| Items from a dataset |
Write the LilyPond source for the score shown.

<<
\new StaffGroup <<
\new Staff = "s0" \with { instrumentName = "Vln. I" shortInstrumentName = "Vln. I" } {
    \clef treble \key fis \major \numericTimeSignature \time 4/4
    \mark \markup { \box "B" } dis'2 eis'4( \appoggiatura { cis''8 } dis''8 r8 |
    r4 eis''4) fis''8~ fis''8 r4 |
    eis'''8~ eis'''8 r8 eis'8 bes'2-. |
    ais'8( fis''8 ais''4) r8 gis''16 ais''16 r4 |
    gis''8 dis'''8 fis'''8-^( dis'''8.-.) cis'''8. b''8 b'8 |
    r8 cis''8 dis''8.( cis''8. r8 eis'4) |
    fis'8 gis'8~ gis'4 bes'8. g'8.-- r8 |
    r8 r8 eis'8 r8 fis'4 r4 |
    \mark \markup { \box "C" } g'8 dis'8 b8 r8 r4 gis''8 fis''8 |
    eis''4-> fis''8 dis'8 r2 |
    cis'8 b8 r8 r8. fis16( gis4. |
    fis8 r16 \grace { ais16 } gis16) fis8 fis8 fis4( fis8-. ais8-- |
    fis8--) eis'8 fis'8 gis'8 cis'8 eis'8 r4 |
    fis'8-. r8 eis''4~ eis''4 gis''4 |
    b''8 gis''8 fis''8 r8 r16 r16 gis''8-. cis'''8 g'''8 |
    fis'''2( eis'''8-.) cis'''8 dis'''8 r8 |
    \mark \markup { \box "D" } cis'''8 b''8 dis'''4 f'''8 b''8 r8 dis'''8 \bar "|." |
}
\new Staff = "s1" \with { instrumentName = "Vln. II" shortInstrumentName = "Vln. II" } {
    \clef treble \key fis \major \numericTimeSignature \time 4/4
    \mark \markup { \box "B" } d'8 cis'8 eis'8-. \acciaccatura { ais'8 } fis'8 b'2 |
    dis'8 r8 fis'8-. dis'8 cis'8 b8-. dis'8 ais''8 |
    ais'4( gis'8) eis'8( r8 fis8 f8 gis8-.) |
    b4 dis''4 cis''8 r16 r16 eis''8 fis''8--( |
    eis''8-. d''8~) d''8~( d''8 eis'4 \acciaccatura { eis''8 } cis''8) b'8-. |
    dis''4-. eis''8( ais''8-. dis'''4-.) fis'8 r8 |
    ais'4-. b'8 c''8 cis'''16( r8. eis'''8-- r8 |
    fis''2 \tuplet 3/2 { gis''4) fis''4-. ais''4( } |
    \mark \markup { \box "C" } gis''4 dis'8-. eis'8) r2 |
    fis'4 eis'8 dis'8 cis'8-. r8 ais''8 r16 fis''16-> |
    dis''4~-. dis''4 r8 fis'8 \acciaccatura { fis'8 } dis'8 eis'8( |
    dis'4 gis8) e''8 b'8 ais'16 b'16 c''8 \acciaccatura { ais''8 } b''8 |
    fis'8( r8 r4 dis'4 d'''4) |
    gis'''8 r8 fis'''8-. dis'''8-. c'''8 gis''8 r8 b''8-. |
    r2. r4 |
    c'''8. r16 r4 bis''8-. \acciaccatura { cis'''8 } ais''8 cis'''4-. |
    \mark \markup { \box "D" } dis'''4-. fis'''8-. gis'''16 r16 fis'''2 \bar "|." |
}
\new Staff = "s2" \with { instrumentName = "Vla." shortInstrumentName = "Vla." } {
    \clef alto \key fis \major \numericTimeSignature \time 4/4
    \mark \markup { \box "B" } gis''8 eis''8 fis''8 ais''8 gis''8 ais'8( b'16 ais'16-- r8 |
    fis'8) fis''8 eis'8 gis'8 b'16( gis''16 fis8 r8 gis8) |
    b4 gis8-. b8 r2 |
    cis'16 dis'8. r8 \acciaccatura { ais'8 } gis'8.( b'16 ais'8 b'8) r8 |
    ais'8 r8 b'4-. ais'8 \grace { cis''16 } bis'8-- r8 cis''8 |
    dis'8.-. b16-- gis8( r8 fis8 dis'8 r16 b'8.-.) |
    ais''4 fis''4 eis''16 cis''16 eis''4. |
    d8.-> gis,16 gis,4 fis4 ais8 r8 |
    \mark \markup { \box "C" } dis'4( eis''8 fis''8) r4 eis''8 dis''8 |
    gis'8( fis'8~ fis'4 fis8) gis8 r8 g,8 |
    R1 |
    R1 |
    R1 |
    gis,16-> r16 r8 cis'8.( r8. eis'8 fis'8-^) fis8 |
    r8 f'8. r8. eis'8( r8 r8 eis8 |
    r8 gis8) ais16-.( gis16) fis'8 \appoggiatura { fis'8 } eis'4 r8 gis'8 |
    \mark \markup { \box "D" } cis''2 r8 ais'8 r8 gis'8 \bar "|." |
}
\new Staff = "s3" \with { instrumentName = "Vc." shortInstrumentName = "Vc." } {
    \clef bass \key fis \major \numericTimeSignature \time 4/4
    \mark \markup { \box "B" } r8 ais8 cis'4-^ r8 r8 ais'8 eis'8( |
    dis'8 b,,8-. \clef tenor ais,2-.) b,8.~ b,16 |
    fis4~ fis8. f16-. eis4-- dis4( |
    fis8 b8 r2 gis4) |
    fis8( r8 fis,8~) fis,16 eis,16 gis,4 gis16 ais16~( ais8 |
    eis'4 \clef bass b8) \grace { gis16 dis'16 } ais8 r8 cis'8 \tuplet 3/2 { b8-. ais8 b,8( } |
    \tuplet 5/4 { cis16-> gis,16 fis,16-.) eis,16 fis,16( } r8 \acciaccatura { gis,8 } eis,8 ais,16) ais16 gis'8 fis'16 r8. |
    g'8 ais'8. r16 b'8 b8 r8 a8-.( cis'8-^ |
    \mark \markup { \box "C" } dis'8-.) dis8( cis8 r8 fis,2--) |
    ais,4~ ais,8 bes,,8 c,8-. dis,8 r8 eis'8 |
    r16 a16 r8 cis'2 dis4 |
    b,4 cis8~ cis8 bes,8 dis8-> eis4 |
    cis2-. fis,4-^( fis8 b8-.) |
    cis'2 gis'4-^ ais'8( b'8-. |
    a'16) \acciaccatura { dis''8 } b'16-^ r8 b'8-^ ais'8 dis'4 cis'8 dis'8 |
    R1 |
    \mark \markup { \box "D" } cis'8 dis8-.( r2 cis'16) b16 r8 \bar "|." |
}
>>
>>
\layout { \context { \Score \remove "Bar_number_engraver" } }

| Task to carry out |
Find every line in the listing that contains the string "bass" and copy each one in full. Case counts.

| Output below |
    \clef bass \key fis \major \numericTimeSignature \time 4/4
    eis'4 \clef bass b8) \grace { gis16 dis'16 } ais8 r8 cis'8 \tuplet 3/2 { b8-. ais8 b,8( } |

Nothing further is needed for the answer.